Exercise inputs below:

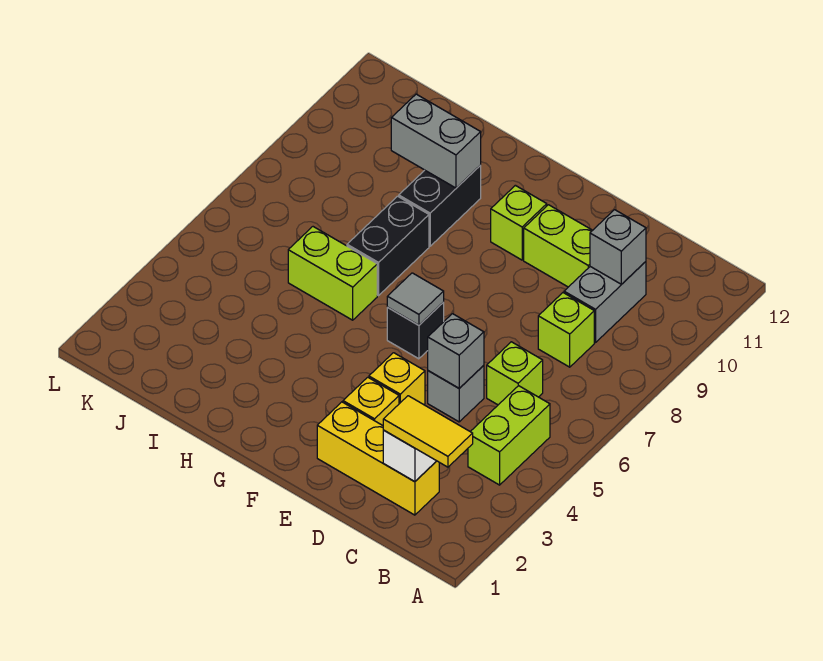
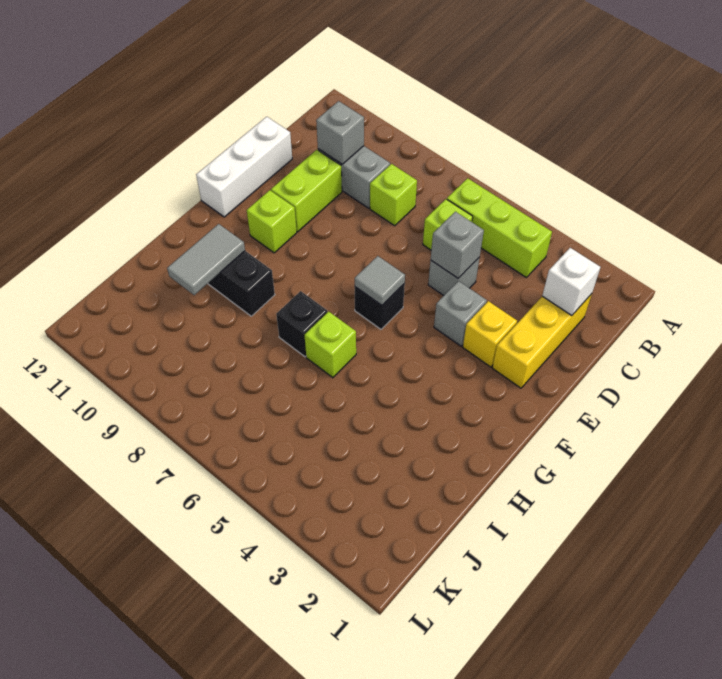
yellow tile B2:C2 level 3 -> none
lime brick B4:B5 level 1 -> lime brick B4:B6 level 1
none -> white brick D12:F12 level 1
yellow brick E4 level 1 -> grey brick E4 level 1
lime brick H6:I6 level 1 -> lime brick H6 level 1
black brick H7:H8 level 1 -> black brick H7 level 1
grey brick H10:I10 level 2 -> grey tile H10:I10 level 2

End of Exercise inputs.
Exercise inputs below:

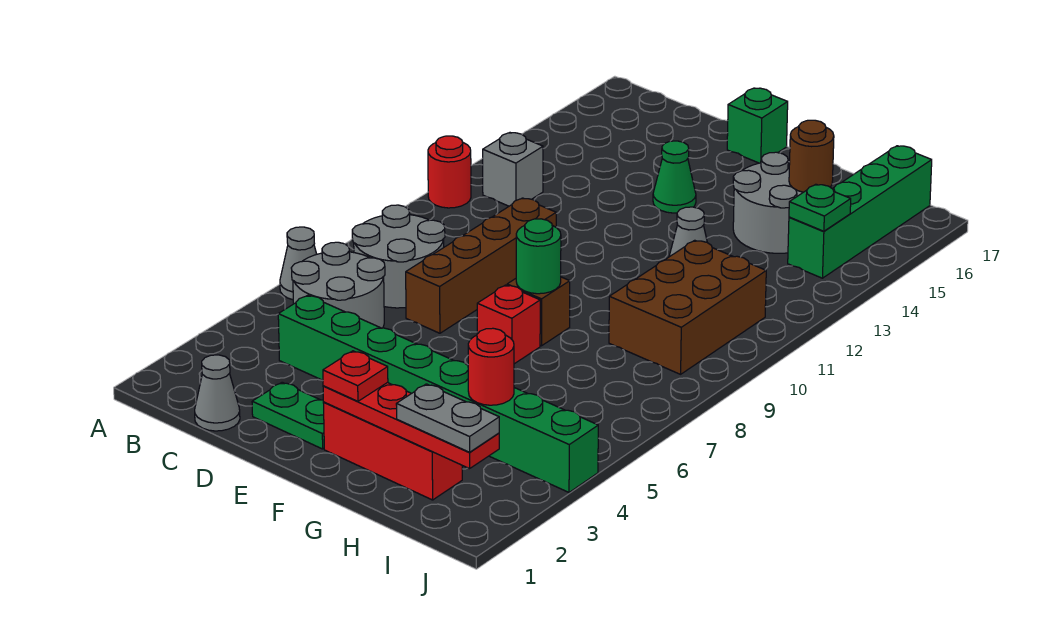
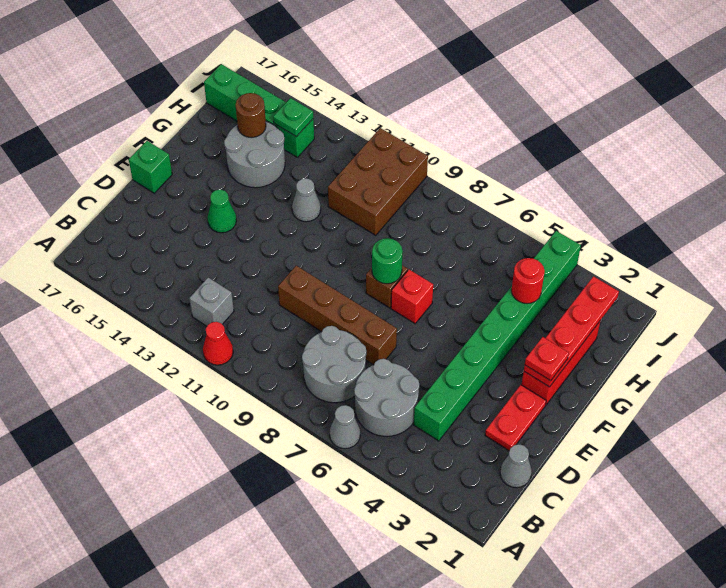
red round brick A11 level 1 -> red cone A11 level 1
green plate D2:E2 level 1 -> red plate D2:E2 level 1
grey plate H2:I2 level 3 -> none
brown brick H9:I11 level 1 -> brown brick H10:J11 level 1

End of Exercise inputs.

- _Exercise directions_
Scan the records above. Return every line with "none" in it.

- _Solution for this exercise_
yellow tile B2:C2 level 3 -> none
none -> white brick D12:F12 level 1
grey plate H2:I2 level 3 -> none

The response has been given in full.